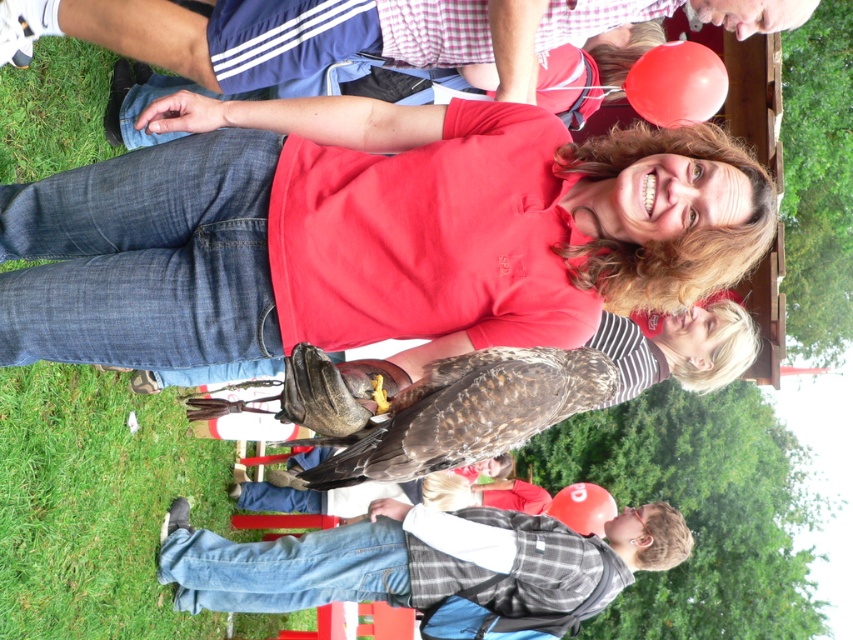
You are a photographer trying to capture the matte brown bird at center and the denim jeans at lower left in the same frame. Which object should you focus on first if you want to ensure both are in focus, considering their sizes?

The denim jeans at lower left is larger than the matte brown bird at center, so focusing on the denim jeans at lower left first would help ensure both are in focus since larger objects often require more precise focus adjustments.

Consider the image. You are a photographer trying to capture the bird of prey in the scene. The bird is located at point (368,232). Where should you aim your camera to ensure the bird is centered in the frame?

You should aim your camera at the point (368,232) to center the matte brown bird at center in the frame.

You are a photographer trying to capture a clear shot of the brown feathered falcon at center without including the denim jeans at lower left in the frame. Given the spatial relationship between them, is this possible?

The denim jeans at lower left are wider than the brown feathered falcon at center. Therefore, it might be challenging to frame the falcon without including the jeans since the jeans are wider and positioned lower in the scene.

* EXERCISE REQUIREMENTS
Update the part of the material that opens with the line containing "The denim jeans at lower left is" and closes with the line containing "You should aim", changing "camera" to "lens" and leaving everything else as it is. Give only those lines.

* TASK ANSWER
The denim jeans at lower left is larger than the matte brown bird at center, so focusing on the denim jeans at lower left first would help ensure both are in focus since larger objects often require more precise focus adjustments.

Consider the image. You are a photographer trying to capture the bird of prey in the scene. The bird is located at point (368,232). Where should you aim your lens to ensure the bird is centered in the frame?

You should aim your lens at the point (368,232) to center the matte brown bird at center in the frame.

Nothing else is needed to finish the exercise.